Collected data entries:
BEGIN
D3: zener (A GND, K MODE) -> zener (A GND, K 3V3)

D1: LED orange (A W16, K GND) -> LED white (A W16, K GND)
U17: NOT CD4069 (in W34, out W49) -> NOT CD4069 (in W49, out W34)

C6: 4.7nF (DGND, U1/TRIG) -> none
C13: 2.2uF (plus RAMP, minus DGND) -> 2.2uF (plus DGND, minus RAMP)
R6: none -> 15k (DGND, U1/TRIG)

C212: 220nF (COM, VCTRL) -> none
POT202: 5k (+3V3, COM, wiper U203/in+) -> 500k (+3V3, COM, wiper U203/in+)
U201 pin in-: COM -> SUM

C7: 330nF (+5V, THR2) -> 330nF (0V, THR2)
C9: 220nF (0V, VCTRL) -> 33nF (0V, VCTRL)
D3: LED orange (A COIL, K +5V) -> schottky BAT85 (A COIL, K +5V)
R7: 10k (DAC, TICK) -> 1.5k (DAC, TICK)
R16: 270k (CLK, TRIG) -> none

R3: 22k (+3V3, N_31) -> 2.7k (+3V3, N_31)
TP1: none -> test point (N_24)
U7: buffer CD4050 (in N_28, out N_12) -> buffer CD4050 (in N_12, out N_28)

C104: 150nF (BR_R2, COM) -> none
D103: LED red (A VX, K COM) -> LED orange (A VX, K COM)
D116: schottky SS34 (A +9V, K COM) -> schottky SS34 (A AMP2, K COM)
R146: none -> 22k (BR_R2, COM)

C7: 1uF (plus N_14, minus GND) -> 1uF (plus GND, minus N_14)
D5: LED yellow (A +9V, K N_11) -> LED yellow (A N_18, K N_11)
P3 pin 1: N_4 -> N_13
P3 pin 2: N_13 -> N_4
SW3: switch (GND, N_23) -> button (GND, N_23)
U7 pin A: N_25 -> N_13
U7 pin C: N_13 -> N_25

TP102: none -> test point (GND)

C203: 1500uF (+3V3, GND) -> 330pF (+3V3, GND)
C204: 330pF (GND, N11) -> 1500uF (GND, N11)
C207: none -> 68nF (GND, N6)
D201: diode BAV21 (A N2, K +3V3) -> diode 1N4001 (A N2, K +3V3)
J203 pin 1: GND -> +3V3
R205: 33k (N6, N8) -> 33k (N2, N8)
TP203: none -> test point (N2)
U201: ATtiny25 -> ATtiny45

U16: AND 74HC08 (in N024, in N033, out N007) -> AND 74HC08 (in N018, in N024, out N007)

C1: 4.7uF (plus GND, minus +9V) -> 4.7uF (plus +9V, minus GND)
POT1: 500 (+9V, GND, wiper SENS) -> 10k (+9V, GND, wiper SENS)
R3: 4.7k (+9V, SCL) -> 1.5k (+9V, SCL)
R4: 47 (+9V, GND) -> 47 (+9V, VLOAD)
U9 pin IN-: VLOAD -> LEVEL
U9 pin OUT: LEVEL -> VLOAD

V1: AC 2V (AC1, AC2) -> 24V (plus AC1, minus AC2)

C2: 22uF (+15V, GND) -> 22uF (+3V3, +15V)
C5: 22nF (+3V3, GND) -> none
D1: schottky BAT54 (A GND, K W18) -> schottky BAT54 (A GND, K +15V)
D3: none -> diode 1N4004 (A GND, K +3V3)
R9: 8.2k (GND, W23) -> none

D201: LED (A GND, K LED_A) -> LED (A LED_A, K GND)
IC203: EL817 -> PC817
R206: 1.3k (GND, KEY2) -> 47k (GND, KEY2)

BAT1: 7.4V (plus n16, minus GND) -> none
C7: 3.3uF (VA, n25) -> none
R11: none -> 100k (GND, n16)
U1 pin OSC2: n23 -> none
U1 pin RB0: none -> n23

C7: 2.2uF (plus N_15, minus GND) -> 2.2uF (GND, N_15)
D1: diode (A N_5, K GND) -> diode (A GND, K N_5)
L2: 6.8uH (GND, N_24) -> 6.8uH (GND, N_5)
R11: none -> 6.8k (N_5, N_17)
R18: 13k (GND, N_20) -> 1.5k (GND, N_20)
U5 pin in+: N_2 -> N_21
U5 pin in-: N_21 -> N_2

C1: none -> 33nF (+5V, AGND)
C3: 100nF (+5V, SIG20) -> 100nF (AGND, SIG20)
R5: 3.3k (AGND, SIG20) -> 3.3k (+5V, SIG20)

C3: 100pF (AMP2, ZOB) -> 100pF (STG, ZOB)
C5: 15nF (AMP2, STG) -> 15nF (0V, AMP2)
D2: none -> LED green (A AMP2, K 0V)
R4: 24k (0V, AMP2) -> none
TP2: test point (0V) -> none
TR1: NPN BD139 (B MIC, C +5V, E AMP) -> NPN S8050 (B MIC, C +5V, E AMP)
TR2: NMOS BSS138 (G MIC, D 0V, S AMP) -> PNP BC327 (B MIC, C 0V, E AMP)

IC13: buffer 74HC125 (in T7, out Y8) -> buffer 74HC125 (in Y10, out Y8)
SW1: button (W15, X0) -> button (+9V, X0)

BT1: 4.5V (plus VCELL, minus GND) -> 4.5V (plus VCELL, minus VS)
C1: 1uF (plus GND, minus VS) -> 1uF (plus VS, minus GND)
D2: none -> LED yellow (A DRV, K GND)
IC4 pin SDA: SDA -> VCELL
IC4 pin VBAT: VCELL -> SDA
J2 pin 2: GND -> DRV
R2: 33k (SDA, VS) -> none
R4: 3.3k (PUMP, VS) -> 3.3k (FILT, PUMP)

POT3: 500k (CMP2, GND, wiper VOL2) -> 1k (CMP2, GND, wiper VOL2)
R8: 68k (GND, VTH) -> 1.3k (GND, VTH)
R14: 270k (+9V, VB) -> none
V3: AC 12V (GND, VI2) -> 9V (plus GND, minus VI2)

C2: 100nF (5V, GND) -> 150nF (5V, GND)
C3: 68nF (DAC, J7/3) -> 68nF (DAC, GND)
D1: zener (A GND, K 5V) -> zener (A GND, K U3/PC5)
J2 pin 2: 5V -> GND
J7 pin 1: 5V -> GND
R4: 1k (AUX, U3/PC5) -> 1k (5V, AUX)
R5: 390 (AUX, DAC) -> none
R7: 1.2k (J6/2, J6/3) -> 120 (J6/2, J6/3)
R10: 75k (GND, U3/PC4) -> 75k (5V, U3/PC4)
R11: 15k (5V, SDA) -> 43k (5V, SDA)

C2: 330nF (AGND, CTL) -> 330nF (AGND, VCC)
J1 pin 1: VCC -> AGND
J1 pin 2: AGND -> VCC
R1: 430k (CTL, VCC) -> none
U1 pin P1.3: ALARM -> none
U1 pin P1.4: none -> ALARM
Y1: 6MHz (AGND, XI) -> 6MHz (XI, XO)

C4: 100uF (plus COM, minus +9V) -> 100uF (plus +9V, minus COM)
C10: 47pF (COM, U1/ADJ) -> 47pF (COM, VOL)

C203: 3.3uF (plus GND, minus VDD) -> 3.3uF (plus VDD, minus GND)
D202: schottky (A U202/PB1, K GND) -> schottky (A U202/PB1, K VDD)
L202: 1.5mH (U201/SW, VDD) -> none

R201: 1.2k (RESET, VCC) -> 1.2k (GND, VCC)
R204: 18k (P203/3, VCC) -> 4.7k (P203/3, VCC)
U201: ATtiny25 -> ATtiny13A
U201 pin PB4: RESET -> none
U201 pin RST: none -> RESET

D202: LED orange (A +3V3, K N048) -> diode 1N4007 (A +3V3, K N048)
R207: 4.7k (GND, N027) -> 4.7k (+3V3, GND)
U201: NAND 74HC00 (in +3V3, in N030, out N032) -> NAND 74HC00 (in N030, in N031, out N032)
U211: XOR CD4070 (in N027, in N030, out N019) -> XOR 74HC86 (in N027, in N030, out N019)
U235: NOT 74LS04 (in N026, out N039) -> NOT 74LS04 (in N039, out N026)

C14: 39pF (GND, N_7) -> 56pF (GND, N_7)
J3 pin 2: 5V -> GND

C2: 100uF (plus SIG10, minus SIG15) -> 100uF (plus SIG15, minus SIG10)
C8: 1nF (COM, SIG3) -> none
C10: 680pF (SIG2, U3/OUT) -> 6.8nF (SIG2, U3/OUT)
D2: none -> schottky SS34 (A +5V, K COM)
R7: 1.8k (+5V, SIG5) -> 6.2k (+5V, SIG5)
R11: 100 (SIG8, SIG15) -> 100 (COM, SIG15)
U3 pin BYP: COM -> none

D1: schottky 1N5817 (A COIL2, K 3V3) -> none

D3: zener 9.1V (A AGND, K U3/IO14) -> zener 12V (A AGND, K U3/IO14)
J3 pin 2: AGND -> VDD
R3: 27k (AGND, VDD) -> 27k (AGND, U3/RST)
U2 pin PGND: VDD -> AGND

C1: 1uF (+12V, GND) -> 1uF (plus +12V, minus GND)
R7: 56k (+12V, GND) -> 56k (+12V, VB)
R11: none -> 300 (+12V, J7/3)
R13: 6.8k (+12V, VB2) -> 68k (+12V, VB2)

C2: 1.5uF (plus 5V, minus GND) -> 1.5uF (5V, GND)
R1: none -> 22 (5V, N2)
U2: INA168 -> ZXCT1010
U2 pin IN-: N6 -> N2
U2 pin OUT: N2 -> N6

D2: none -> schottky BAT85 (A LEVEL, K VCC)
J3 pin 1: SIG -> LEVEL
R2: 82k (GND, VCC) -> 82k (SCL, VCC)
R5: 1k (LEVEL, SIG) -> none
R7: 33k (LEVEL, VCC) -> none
END
• **Exercise prompt**:
Write out, exactly as shown, only the lines running from the one that contains "D2: none -> schottky BAT85 (A LEVEL, K VCC)" to the last line above.

• **Task result**:
D2: none -> schottky BAT85 (A LEVEL, K VCC)
J3 pin 1: SIG -> LEVEL
R2: 82k (GND, VCC) -> 82k (SCL, VCC)
R5: 1k (LEVEL, SIG) -> none
R7: 33k (LEVEL, VCC) -> none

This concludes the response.